### THE RECORDS
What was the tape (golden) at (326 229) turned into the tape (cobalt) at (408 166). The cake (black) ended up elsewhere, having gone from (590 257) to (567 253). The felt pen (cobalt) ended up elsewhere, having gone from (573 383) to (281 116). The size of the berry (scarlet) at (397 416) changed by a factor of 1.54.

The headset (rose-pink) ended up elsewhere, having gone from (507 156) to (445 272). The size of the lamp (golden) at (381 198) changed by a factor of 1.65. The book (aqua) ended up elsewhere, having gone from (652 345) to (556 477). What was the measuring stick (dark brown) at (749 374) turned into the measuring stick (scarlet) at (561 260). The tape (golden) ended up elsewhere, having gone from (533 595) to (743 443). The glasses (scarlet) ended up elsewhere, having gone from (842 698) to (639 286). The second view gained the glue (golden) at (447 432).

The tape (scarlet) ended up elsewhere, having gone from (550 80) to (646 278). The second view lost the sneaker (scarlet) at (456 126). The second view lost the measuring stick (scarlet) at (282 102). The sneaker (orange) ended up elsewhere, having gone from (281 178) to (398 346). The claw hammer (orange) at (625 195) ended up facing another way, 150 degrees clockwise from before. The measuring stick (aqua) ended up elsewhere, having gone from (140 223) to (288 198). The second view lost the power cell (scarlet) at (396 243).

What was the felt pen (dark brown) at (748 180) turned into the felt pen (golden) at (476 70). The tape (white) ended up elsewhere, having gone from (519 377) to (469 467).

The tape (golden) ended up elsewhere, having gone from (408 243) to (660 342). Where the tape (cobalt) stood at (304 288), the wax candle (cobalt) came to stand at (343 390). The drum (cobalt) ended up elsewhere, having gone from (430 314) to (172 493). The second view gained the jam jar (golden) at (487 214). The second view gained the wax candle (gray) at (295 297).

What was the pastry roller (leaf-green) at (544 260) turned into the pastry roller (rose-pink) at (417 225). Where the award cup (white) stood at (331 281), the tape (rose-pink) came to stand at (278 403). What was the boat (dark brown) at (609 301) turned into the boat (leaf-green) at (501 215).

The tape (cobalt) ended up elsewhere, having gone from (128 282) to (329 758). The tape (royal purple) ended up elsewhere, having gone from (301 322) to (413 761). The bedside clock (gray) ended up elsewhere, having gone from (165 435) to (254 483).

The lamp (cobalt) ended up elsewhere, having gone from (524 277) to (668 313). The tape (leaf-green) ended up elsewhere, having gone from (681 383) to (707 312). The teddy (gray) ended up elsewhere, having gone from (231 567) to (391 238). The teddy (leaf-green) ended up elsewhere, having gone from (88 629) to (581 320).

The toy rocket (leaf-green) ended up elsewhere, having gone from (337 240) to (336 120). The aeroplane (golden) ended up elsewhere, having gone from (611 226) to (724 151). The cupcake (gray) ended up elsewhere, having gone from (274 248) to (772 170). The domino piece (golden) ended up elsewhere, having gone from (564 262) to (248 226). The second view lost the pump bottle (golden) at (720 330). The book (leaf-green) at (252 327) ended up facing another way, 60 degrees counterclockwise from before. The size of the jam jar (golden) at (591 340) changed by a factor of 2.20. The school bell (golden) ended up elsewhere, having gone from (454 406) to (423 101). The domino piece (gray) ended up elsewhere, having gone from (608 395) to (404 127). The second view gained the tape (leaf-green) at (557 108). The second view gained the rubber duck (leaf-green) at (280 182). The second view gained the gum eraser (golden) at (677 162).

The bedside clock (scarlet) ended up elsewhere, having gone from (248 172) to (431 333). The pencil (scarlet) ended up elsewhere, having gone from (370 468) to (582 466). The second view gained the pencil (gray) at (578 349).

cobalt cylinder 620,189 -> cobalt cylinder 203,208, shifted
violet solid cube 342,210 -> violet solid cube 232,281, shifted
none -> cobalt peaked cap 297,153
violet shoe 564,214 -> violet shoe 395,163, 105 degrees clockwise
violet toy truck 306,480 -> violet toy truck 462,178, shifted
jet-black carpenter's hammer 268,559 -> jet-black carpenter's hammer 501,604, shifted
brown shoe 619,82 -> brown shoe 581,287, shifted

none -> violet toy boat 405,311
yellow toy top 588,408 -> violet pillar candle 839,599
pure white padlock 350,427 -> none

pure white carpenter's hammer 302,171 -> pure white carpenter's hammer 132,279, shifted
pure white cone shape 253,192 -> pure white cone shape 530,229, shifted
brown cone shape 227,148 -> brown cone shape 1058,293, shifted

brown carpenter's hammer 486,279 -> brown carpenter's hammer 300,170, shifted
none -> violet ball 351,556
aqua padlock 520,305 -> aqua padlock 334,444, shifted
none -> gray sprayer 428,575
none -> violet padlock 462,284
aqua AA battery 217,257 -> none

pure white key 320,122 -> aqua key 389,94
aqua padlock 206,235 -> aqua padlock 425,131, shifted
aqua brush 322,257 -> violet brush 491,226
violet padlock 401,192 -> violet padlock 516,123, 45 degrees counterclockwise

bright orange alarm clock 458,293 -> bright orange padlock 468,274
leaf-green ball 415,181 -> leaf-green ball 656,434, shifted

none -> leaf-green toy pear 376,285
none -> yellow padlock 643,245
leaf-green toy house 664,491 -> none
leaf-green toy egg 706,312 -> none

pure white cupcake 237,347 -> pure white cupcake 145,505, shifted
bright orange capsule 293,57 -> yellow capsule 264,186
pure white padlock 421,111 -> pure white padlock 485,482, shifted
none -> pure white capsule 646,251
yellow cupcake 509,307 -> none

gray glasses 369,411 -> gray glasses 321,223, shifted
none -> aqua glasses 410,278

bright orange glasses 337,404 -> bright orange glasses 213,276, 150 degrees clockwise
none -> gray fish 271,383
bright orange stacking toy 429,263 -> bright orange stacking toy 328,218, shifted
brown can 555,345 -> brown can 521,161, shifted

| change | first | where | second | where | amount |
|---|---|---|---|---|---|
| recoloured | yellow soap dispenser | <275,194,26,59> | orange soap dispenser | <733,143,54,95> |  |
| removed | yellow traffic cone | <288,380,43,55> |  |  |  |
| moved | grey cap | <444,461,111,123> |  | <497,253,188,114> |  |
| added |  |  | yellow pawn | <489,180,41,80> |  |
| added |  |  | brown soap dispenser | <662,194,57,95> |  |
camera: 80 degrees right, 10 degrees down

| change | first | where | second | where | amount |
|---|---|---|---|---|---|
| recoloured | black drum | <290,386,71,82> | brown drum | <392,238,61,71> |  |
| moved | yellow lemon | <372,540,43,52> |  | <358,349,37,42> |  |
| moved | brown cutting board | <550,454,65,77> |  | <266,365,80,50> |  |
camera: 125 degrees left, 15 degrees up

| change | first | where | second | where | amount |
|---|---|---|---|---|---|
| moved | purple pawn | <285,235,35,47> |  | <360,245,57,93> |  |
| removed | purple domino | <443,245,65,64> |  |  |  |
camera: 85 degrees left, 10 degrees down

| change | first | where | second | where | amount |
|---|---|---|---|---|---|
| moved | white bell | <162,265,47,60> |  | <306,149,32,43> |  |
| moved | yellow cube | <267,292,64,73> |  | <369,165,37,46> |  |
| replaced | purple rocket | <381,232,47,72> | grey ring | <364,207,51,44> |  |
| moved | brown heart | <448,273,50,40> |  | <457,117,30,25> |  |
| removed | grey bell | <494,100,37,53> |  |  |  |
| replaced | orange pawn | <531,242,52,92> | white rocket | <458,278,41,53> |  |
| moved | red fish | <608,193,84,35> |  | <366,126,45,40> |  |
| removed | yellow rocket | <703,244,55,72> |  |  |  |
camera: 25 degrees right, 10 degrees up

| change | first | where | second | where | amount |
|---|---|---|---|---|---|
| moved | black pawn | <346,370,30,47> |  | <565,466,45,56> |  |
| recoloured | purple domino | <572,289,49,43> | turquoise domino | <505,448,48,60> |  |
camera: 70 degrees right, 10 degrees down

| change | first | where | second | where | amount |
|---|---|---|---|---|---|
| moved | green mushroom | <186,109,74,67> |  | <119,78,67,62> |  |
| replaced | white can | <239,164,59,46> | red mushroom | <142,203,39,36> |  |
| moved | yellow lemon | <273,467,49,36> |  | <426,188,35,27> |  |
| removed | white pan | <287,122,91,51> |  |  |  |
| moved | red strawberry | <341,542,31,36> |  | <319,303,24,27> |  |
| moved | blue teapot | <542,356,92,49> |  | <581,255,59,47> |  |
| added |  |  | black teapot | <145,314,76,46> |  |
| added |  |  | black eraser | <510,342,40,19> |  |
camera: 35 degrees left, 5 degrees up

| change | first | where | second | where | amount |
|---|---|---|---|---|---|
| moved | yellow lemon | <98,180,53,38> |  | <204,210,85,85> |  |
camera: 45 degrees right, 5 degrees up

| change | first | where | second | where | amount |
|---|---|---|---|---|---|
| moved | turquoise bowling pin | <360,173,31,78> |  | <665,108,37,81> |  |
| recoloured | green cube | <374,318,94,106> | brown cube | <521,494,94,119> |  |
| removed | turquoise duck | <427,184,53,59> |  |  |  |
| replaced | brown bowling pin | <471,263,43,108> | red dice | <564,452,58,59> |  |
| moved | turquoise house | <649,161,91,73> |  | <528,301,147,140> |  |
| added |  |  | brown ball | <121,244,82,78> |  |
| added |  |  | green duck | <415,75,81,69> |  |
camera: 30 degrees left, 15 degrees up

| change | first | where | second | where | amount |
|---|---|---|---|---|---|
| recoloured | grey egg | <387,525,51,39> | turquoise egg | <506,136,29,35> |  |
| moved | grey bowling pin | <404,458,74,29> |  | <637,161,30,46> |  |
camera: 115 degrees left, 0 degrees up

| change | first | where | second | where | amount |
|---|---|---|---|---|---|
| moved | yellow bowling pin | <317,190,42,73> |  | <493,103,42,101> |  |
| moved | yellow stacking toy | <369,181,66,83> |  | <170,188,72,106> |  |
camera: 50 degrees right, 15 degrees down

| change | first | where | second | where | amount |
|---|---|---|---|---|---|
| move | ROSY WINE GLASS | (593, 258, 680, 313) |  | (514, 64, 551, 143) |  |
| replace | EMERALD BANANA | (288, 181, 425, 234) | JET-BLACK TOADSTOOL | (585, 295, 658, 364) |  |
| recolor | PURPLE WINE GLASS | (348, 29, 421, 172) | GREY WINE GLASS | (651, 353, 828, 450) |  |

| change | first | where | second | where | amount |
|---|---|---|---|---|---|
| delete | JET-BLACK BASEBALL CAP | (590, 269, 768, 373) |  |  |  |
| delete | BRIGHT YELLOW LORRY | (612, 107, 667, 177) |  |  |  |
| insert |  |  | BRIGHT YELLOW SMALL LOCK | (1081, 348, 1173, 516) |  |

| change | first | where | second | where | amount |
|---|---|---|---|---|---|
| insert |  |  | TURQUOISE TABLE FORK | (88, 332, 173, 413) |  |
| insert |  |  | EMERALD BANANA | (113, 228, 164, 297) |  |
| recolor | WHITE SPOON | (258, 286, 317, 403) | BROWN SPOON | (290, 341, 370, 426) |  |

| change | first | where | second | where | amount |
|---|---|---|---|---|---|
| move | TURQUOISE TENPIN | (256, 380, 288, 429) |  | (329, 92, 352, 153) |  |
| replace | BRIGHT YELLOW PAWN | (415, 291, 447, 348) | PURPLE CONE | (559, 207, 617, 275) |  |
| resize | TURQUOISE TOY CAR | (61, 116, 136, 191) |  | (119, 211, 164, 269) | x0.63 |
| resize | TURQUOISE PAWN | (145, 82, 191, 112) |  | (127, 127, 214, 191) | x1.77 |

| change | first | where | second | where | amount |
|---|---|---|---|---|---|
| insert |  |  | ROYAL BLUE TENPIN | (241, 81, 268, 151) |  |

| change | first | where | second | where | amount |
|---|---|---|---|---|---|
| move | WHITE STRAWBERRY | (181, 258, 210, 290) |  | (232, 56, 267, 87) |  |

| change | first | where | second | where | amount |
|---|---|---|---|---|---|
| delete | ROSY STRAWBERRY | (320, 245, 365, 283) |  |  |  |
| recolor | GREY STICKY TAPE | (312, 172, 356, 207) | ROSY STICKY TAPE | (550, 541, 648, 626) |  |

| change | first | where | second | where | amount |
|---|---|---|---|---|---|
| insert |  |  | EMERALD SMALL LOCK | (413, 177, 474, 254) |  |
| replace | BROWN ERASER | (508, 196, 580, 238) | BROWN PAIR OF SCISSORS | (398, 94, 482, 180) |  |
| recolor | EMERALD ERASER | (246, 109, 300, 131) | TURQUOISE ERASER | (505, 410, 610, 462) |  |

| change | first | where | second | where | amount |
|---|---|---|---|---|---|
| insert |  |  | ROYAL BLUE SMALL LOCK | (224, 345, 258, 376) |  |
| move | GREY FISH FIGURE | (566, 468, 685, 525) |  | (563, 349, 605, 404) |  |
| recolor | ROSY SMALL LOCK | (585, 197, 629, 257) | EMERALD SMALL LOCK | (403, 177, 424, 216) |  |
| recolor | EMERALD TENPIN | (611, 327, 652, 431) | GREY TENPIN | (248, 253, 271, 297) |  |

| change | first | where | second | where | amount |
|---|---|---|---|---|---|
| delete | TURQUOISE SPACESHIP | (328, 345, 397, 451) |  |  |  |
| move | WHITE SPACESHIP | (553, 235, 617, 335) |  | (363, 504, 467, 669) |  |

### REQUIRED ACTION
Scan the material above. Copy each line where "soap" occurs.

### TASK RESULT
| recoloured | yellow soap dispenser | <275,194,26,59> | orange soap dispenser | <733,143,54,95> |  |
| added |  |  | brown soap dispenser | <662,194,57,95> |  |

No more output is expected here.